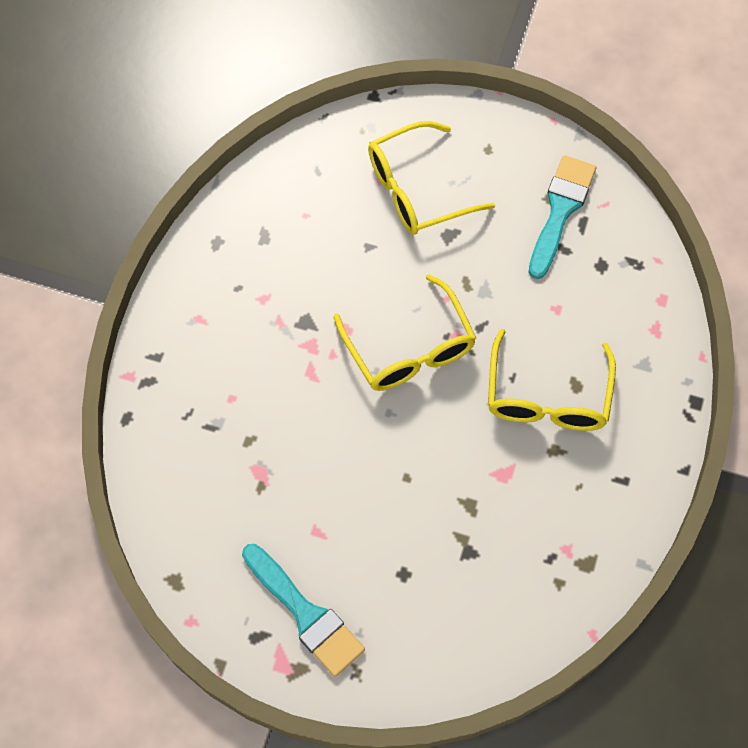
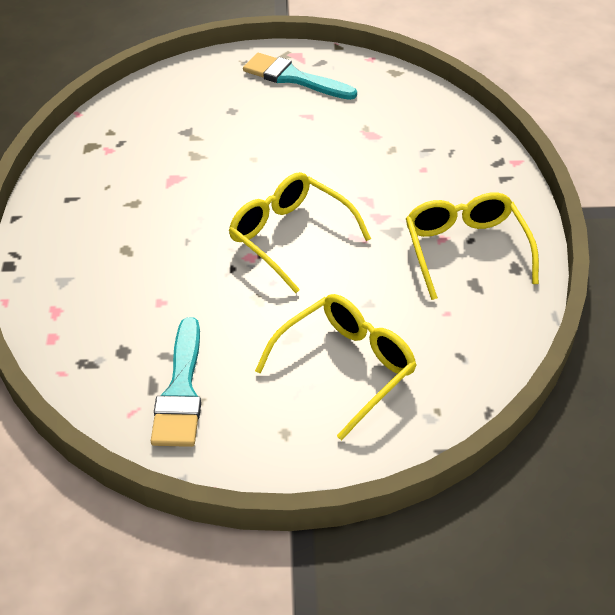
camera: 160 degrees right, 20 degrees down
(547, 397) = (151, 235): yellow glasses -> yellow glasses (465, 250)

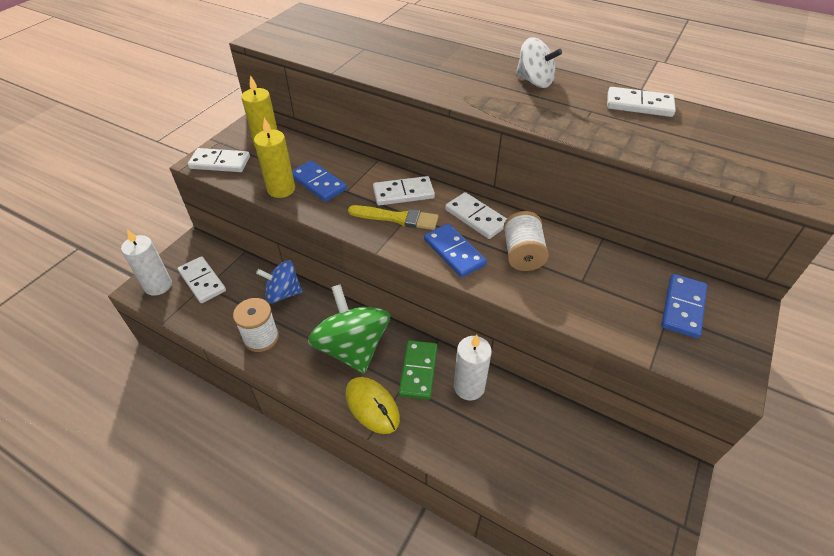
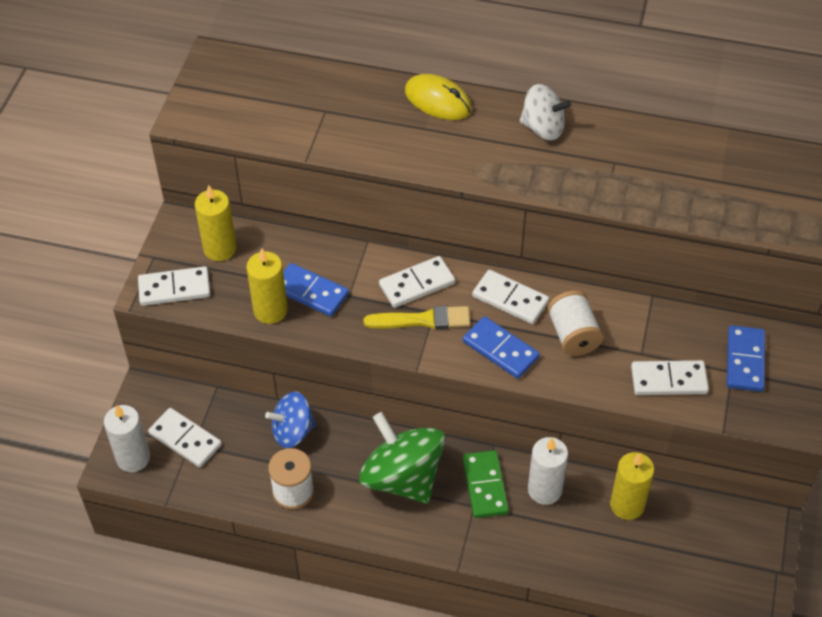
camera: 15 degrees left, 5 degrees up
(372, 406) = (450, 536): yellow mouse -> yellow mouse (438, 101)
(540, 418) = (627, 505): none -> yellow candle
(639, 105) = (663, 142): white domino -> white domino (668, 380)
------------------------
What the exercise asks |
Your output must contain exactly the lines from the one containing "camera: 15 degrees left, 5 degrees up" to the final line of the data above, and no other text.

Exercise result |
camera: 15 degrees left, 5 degrees up
(372, 406) = (450, 536): yellow mouse -> yellow mouse (438, 101)
(540, 418) = (627, 505): none -> yellow candle
(639, 105) = (663, 142): white domino -> white domino (668, 380)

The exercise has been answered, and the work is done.